══ Source information
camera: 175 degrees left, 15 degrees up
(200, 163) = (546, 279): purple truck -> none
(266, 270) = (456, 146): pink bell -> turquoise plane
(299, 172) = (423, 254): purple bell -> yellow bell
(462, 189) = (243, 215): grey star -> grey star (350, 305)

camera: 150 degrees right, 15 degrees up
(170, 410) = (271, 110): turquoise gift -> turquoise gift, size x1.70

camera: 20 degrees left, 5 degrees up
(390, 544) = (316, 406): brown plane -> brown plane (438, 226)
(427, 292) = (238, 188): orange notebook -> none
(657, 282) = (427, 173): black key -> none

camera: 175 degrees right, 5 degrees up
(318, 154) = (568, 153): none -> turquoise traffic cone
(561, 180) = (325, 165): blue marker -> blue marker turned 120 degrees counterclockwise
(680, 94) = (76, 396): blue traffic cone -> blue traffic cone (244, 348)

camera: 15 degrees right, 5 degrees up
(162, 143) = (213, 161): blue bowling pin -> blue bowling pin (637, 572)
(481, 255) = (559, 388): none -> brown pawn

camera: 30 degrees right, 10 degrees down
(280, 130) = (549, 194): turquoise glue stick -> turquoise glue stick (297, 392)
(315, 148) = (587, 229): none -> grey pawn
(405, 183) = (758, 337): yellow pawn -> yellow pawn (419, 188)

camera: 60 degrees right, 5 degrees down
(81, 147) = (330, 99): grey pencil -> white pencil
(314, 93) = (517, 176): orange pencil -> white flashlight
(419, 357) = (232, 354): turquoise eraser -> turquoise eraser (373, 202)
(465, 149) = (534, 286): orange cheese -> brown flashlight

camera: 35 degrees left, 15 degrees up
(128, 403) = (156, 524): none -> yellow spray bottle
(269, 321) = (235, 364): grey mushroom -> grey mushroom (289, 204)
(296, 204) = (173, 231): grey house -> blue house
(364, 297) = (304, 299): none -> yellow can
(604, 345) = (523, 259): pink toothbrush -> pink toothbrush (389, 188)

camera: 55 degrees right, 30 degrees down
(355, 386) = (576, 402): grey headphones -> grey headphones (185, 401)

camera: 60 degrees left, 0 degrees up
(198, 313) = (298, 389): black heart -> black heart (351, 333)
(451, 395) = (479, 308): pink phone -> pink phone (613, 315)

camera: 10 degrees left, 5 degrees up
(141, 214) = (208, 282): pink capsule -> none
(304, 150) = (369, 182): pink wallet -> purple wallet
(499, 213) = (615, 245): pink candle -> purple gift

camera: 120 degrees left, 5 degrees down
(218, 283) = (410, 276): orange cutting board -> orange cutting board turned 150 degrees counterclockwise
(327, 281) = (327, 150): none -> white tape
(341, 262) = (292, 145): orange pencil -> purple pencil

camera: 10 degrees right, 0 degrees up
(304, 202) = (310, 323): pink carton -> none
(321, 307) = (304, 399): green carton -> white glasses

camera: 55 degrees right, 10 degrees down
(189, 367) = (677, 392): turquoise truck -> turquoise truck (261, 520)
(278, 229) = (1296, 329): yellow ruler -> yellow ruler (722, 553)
════
* _Task to carry out_:
Search the material for the word "brown" and report how many lines hold it. Add nothing else.

* _Exercise solution_:
3